> Your task:
Exact repetition of every record is required.

#####

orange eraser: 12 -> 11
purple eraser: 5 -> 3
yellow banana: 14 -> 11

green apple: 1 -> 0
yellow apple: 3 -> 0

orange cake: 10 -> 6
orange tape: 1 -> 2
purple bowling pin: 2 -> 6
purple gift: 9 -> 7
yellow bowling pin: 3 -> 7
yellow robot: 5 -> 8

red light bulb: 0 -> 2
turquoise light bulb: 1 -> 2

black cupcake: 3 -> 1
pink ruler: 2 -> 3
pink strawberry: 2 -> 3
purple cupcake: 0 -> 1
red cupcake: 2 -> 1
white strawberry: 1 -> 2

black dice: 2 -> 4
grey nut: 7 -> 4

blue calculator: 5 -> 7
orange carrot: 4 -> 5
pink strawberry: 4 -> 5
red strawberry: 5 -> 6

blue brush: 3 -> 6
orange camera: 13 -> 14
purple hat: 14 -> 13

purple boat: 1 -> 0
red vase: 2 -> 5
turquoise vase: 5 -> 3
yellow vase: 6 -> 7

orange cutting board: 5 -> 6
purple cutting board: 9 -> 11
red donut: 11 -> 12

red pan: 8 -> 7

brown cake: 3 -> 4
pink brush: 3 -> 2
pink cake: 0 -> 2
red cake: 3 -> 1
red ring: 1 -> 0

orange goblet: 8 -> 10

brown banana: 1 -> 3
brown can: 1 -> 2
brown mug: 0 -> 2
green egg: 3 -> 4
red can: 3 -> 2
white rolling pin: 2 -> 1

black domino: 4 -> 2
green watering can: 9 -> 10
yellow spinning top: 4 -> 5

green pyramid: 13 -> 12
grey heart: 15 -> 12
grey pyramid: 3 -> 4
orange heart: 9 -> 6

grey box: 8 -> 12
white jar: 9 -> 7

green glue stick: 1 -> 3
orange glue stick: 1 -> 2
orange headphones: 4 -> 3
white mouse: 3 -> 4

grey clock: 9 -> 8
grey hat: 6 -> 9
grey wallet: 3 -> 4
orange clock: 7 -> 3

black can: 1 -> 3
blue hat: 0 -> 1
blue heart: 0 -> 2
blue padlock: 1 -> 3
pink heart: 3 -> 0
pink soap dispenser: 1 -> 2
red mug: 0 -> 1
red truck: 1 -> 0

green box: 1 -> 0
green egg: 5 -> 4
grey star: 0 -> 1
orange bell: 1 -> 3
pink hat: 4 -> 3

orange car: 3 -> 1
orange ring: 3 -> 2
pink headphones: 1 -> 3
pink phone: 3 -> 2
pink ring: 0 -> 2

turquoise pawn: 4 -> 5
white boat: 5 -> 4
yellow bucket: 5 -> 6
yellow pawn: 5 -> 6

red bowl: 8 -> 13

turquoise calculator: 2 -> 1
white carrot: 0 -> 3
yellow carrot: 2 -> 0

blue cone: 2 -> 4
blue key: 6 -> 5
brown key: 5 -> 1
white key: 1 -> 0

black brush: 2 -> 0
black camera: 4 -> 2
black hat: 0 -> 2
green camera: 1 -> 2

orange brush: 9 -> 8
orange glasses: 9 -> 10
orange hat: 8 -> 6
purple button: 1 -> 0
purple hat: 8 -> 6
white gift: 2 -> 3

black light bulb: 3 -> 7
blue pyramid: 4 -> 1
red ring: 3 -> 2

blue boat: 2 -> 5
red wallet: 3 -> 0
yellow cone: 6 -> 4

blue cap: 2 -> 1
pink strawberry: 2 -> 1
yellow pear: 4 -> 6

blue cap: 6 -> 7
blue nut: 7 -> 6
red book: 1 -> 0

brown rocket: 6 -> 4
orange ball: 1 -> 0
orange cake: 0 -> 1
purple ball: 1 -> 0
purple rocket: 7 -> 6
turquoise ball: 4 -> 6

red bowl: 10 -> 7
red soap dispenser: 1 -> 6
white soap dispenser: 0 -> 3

#####

> Solved exercise:
orange eraser: 12 -> 11
purple eraser: 5 -> 3
yellow banana: 14 -> 11

green apple: 1 -> 0
yellow apple: 3 -> 0

orange cake: 10 -> 6
orange tape: 1 -> 2
purple bowling pin: 2 -> 6
purple gift: 9 -> 7
yellow bowling pin: 3 -> 7
yellow robot: 5 -> 8

red light bulb: 0 -> 2
turquoise light bulb: 1 -> 2

black cupcake: 3 -> 1
pink ruler: 2 -> 3
pink strawberry: 2 -> 3
purple cupcake: 0 -> 1
red cupcake: 2 -> 1
white strawberry: 1 -> 2

black dice: 2 -> 4
grey nut: 7 -> 4

blue calculator: 5 -> 7
orange carrot: 4 -> 5
pink strawberry: 4 -> 5
red strawberry: 5 -> 6

blue brush: 3 -> 6
orange camera: 13 -> 14
purple hat: 14 -> 13

purple boat: 1 -> 0
red vase: 2 -> 5
turquoise vase: 5 -> 3
yellow vase: 6 -> 7

orange cutting board: 5 -> 6
purple cutting board: 9 -> 11
red donut: 11 -> 12

red pan: 8 -> 7

brown cake: 3 -> 4
pink brush: 3 -> 2
pink cake: 0 -> 2
red cake: 3 -> 1
red ring: 1 -> 0

orange goblet: 8 -> 10

brown banana: 1 -> 3
brown can: 1 -> 2
brown mug: 0 -> 2
green egg: 3 -> 4
red can: 3 -> 2
white rolling pin: 2 -> 1

black domino: 4 -> 2
green watering can: 9 -> 10
yellow spinning top: 4 -> 5

green pyramid: 13 -> 12
grey heart: 15 -> 12
grey pyramid: 3 -> 4
orange heart: 9 -> 6

grey box: 8 -> 12
white jar: 9 -> 7

green glue stick: 1 -> 3
orange glue stick: 1 -> 2
orange headphones: 4 -> 3
white mouse: 3 -> 4

grey clock: 9 -> 8
grey hat: 6 -> 9
grey wallet: 3 -> 4
orange clock: 7 -> 3

black can: 1 -> 3
blue hat: 0 -> 1
blue heart: 0 -> 2
blue padlock: 1 -> 3
pink heart: 3 -> 0
pink soap dispenser: 1 -> 2
red mug: 0 -> 1
red truck: 1 -> 0

green box: 1 -> 0
green egg: 5 -> 4
grey star: 0 -> 1
orange bell: 1 -> 3
pink hat: 4 -> 3

orange car: 3 -> 1
orange ring: 3 -> 2
pink headphones: 1 -> 3
pink phone: 3 -> 2
pink ring: 0 -> 2

turquoise pawn: 4 -> 5
white boat: 5 -> 4
yellow bucket: 5 -> 6
yellow pawn: 5 -> 6

red bowl: 8 -> 13

turquoise calculator: 2 -> 1
white carrot: 0 -> 3
yellow carrot: 2 -> 0

blue cone: 2 -> 4
blue key: 6 -> 5
brown key: 5 -> 1
white key: 1 -> 0

black brush: 2 -> 0
black camera: 4 -> 2
black hat: 0 -> 2
green camera: 1 -> 2

orange brush: 9 -> 8
orange glasses: 9 -> 10
orange hat: 8 -> 6
purple button: 1 -> 0
purple hat: 8 -> 6
white gift: 2 -> 3

black light bulb: 3 -> 7
blue pyramid: 4 -> 1
red ring: 3 -> 2

blue boat: 2 -> 5
red wallet: 3 -> 0
yellow cone: 6 -> 4

blue cap: 2 -> 1
pink strawberry: 2 -> 1
yellow pear: 4 -> 6

blue cap: 6 -> 7
blue nut: 7 -> 6
red book: 1 -> 0

brown rocket: 6 -> 4
orange ball: 1 -> 0
orange cake: 0 -> 1
purple ball: 1 -> 0
purple rocket: 7 -> 6
turquoise ball: 4 -> 6

red bowl: 10 -> 7
red soap dispenser: 1 -> 6
white soap dispenser: 0 -> 3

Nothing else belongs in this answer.